What you will do: What you return should be the lines of the data containing "RESET", each in full.

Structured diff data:

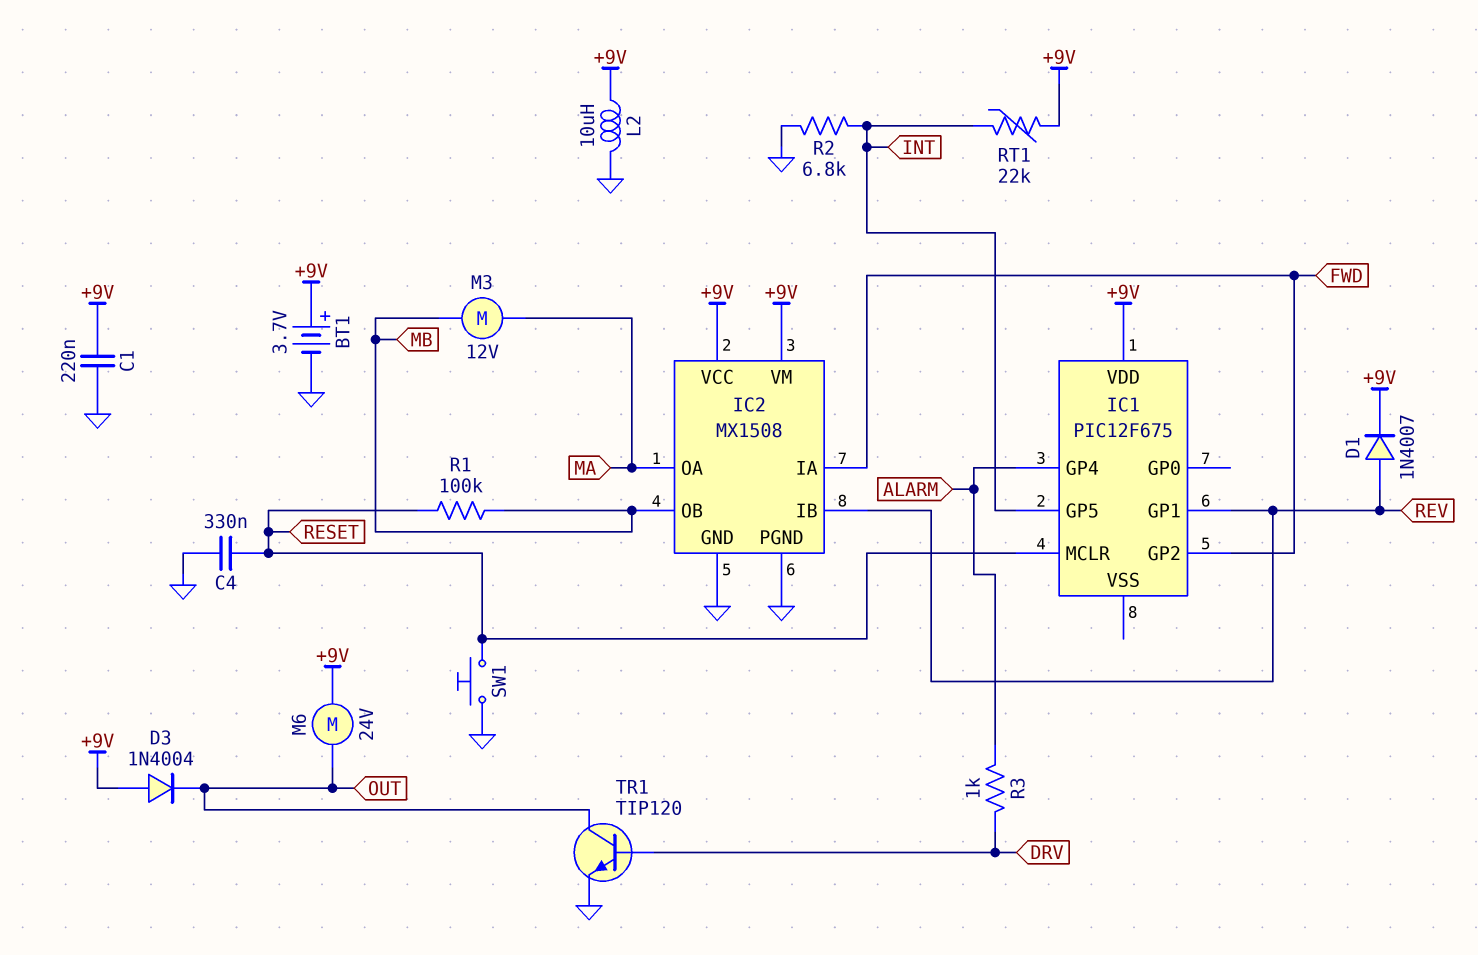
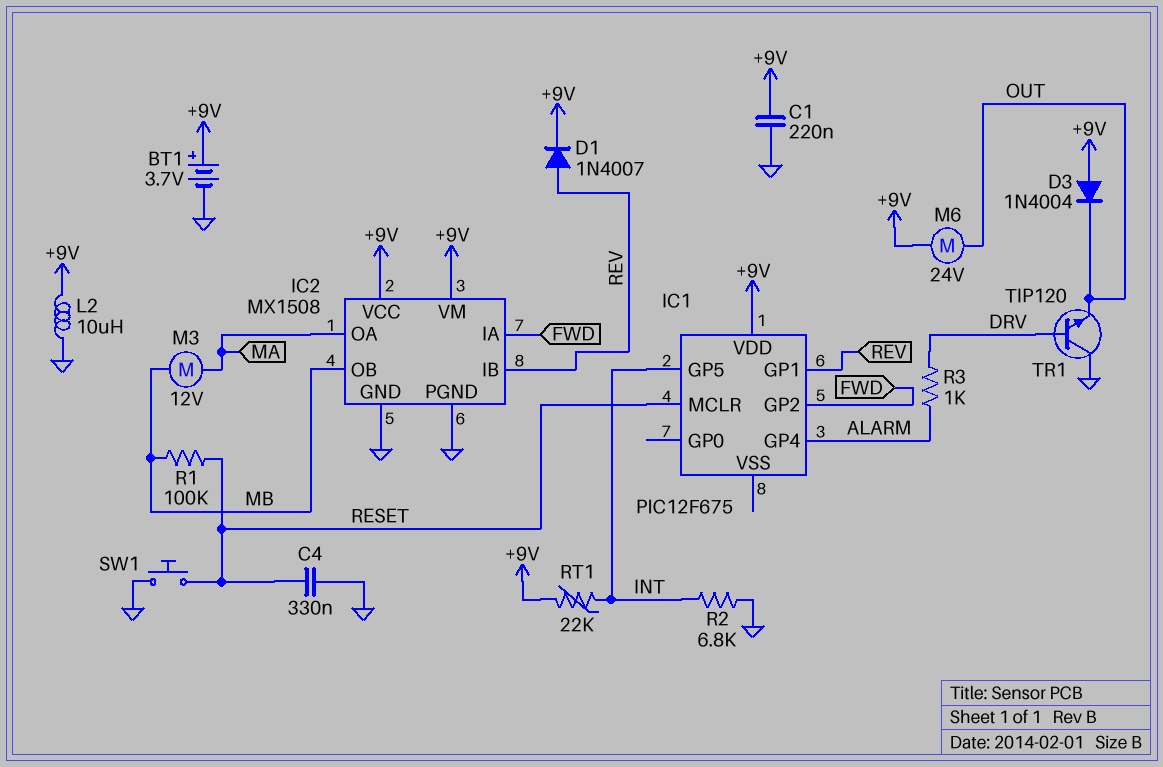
TR1: NPN TIP120 (B DRV, C OUT, E GND) -> NPN TIP120 (B DRV, C GND, E OUT)

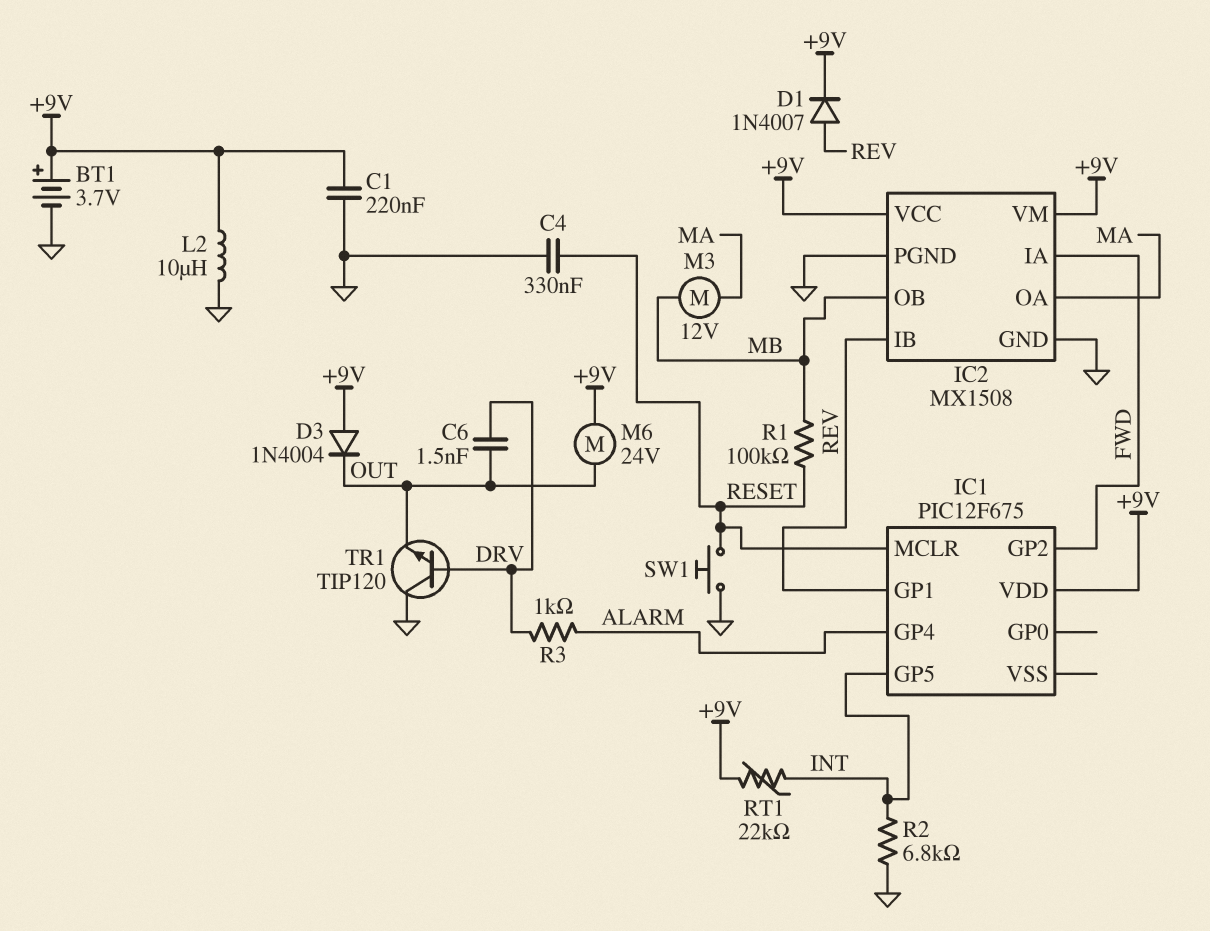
C6: none -> 1.5nF (DRV, OUT)

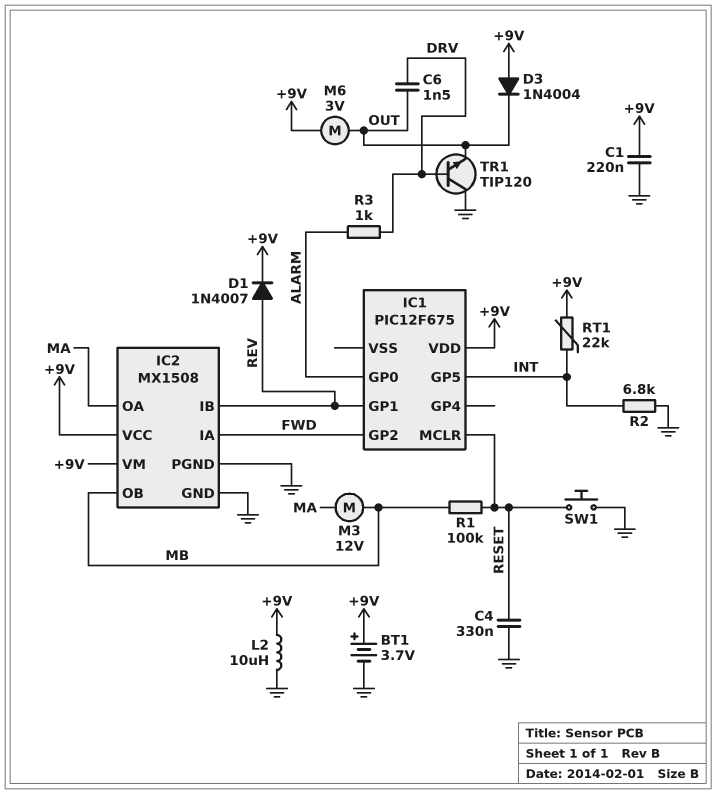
IC1 pin GP0: none -> ALARM
IC1 pin GP4: ALARM -> none
M6: motor 24V (+9V, OUT) -> motor 3V (+9V, OUT)

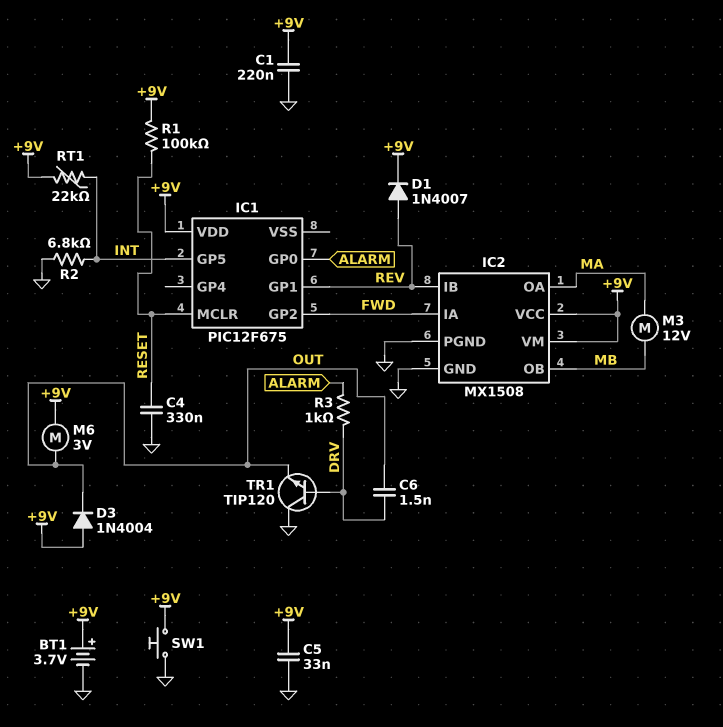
C5: none -> 33nF (+9V, GND)
L2: 10uH (+9V, GND) -> none
R1: 100k (MB, RESET) -> 100k (+9V, RESET)
SW1: button (GND, RESET) -> button (+9V, GND)

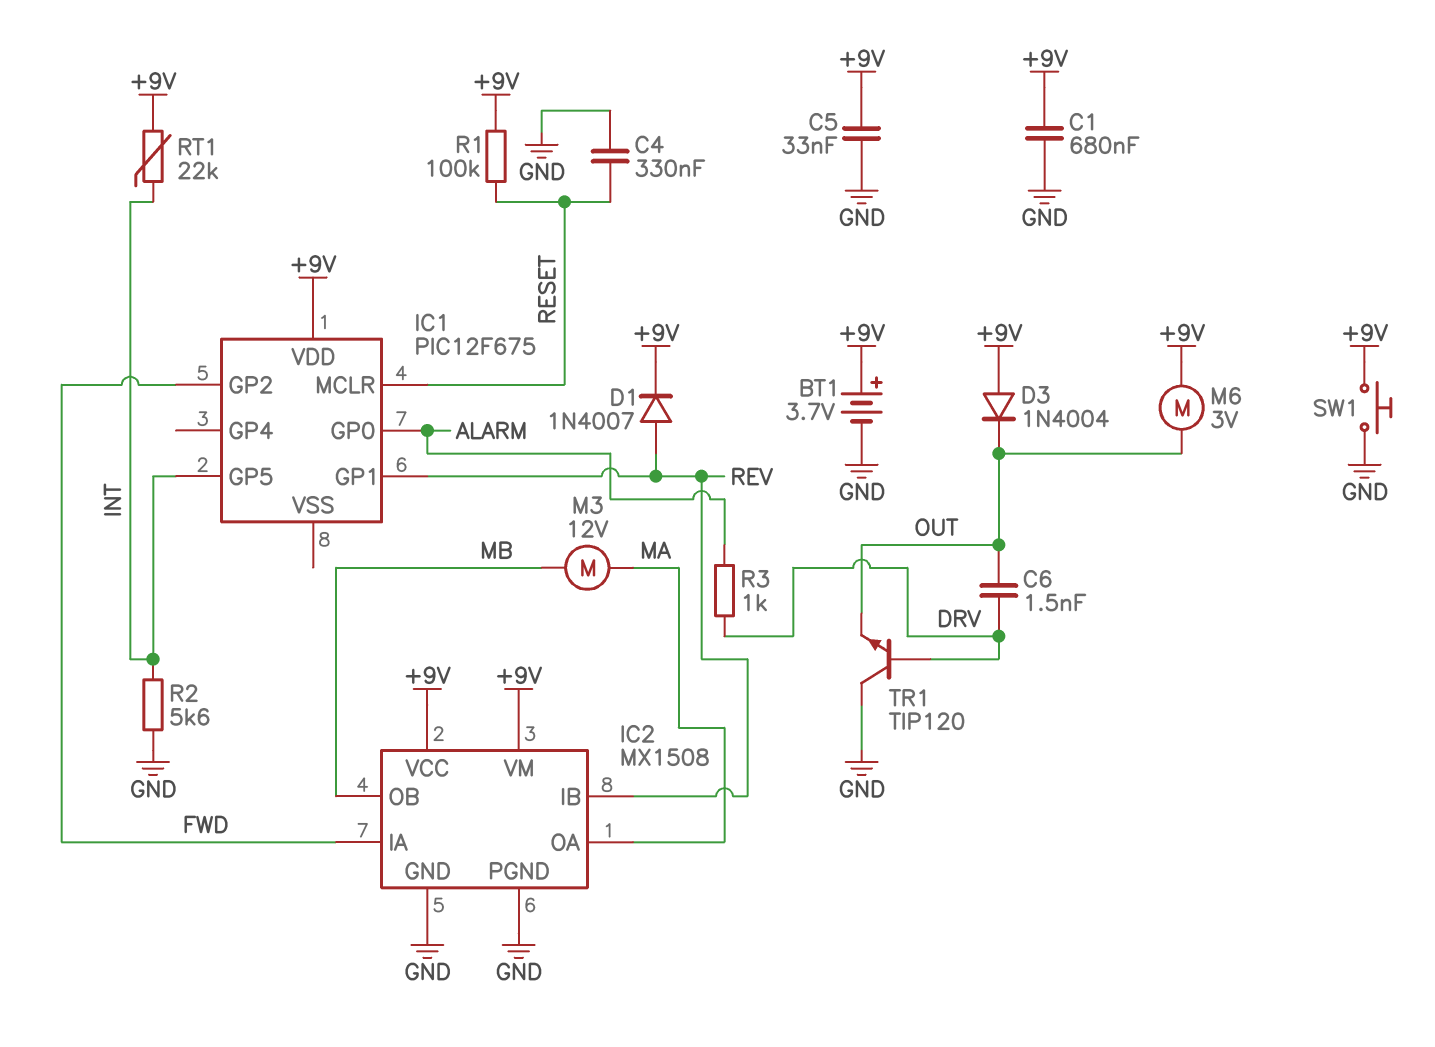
C1: 220nF (+9V, GND) -> 680nF (+9V, GND)
R2: 6.8k (GND, INT) -> 5.6k (GND, INT)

Solution for this problem:
R1: 100k (MB, RESET) -> 100k (+9V, RESET)
SW1: button (GND, RESET) -> button (+9V, GND)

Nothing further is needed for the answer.